■ EXERCISE OBJECTIVE
An exact copy is needed of the lines from the line holding "(163, 150) = (971, 253): black" through the final line of the listing below, both included.

■ PROVIDED MATERIAL
########################################
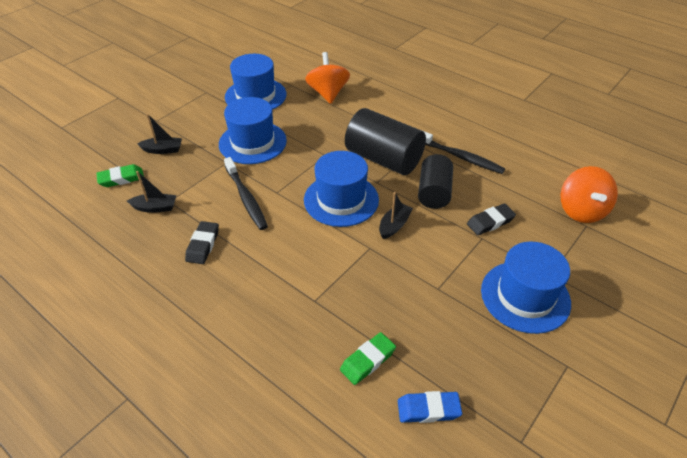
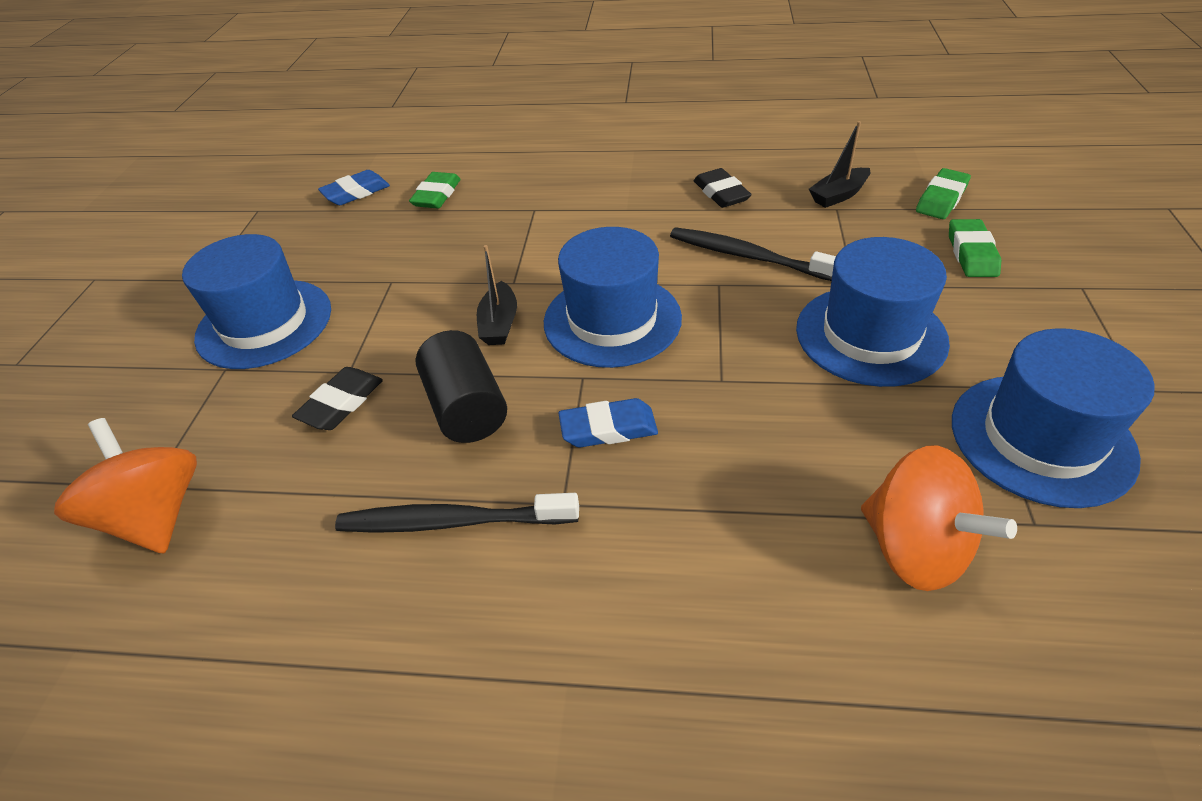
camera: 150 degrees right, 0 degrees up
(163, 150) = (971, 253): black boat -> green eraser
(383, 159) = (608, 428): black cylinder -> blue eraser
########################################
■ SOLVED PROBLEM
(163, 150) = (971, 253): black boat -> green eraser
(383, 159) = (608, 428): black cylinder -> blue eraser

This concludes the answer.